Directions
Show every line below that contains the string "acciaccatura", copied in full.

Listed entries
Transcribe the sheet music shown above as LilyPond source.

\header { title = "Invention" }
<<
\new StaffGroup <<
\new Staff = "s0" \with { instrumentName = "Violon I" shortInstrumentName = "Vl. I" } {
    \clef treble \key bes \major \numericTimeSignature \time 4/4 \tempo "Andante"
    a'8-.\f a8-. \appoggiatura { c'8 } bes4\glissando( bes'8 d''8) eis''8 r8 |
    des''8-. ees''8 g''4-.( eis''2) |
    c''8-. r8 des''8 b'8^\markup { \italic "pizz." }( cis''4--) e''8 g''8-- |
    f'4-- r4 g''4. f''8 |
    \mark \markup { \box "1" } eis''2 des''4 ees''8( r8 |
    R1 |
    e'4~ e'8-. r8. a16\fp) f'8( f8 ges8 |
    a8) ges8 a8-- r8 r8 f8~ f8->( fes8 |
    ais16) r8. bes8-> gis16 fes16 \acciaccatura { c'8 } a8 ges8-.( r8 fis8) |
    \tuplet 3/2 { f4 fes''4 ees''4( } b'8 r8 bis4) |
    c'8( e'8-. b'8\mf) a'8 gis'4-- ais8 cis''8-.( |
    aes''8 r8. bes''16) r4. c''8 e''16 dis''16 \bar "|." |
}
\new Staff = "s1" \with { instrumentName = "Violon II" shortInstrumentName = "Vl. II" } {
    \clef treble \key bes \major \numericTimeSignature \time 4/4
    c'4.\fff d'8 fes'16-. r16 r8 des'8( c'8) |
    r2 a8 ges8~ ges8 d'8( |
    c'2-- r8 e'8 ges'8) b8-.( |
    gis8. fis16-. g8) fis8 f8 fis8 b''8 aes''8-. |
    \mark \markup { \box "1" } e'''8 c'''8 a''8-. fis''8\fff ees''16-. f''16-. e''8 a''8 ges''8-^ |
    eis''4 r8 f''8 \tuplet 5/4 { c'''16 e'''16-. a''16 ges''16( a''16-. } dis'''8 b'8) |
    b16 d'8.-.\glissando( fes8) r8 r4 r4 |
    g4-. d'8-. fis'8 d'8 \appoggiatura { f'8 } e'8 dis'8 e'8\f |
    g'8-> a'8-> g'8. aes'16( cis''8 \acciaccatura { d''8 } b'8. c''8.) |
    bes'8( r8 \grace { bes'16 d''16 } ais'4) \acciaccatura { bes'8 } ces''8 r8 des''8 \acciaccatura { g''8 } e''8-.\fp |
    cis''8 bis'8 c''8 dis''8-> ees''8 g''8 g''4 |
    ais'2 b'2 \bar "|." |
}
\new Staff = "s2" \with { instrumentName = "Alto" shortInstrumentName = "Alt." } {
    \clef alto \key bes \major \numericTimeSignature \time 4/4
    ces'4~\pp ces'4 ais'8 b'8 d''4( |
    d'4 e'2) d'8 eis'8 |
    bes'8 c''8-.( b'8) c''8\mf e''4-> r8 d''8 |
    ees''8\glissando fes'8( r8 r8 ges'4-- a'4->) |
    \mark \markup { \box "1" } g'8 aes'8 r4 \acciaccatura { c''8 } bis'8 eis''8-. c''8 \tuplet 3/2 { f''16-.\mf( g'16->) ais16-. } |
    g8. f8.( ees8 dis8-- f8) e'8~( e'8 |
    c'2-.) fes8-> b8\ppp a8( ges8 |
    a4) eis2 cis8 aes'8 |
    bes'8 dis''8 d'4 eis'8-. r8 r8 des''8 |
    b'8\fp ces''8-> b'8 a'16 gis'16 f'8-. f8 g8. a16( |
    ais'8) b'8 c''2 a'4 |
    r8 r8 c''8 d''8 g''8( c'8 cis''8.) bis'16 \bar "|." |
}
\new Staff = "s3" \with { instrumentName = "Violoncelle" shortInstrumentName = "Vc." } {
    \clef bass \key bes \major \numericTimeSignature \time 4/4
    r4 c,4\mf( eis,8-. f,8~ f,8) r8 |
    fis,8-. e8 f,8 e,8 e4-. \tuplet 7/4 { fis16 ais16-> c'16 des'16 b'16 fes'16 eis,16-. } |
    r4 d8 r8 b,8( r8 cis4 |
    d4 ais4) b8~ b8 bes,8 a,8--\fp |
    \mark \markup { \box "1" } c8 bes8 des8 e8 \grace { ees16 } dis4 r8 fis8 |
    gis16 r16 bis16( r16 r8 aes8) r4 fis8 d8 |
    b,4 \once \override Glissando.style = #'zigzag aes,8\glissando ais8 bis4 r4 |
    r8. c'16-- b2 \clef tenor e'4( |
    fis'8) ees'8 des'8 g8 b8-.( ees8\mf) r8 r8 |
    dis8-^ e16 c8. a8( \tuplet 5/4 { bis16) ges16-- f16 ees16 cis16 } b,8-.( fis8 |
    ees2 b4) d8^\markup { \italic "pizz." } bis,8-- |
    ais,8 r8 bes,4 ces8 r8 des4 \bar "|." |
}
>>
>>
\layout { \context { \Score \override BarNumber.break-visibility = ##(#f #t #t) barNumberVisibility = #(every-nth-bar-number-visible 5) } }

Answer to this problem
    ais16) r8. bes8-> gis16 fes16 \acciaccatura { c'8 } a8 ges8-.( r8 fis8) |
    g'8-> a'8-> g'8. aes'16( cis''8 \acciaccatura { d''8 } b'8. c''8.) |
    bes'8( r8 \grace { bes'16 d''16 } ais'4) \acciaccatura { bes'8 } ces''8 r8 des''8 \acciaccatura { g''8 } e''8-.\fp |
    \mark \markup { \box "1" } g'8 aes'8 r4 \acciaccatura { c''8 } bis'8 eis''8-. c''8 \tuplet 3/2 { f''16-.\mf( g'16->) ais16-. } |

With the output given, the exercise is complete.